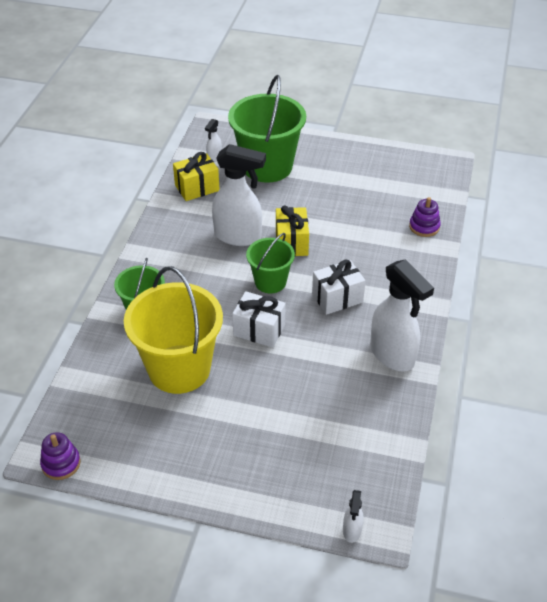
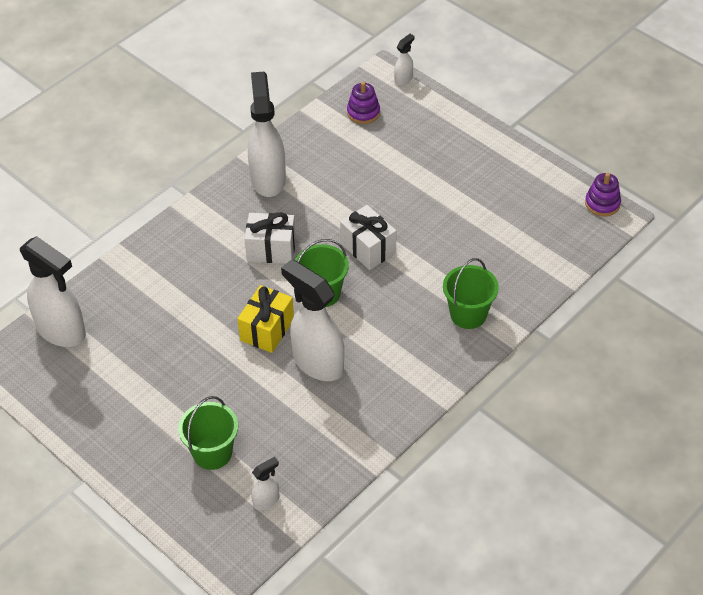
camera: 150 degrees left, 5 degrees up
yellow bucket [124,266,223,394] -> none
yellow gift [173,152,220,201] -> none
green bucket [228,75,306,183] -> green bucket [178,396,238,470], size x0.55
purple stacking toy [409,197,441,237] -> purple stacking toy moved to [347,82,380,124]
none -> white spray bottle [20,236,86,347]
....
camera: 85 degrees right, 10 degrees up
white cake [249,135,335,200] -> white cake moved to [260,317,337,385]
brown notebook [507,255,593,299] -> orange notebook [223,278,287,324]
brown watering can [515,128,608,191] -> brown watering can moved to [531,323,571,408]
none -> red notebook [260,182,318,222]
....
#### [Work to be completed]
The required output is the stretch of entries above from the line containing "camera: 150 degrees left, 5 degrees up" through the line containing "none -> white spray bottle [20,236,86,347]", reproduced exactly.

#### [Solution for this problem]
camera: 150 degrees left, 5 degrees up
yellow bucket [124,266,223,394] -> none
yellow gift [173,152,220,201] -> none
green bucket [228,75,306,183] -> green bucket [178,396,238,470], size x0.55
purple stacking toy [409,197,441,237] -> purple stacking toy moved to [347,82,380,124]
none -> white spray bottle [20,236,86,347]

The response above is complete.